PROBLEM TO WORK ON: Word for word and without images, transcribe all of the records.

════════════════════

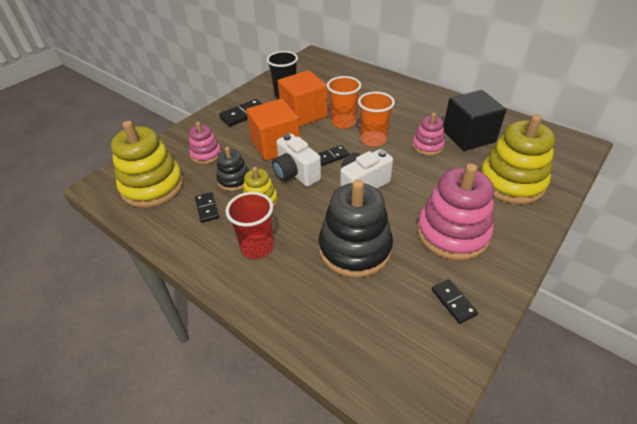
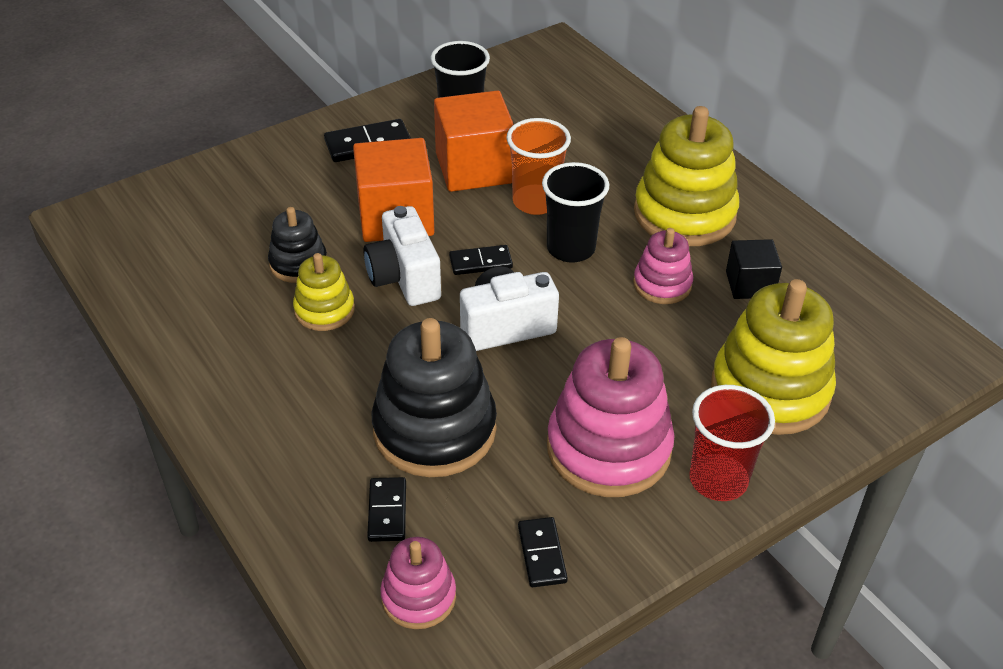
camera: 15 degrees right, 0 degrees up
(153, 186) = (166, 242): yellow stacking toy -> yellow stacking toy (684, 214)
(206, 154) = (273, 205): pink stacking toy -> pink stacking toy (418, 597)
(207, 208) = (235, 301): black domino -> black domino (387, 511)
(257, 247) = (284, 386): red cup -> red cup (718, 480)
(373, 140) = (571, 248): orange cup -> black cup
(468, 136) = (749, 284): black cube -> black cube, size x0.57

════════════════════

EXPECTED OUTPUT:
camera: 15 degrees right, 0 degrees up
(153, 186) = (166, 242): yellow stacking toy -> yellow stacking toy (684, 214)
(206, 154) = (273, 205): pink stacking toy -> pink stacking toy (418, 597)
(207, 208) = (235, 301): black domino -> black domino (387, 511)
(257, 247) = (284, 386): red cup -> red cup (718, 480)
(373, 140) = (571, 248): orange cup -> black cup
(468, 136) = (749, 284): black cube -> black cube, size x0.57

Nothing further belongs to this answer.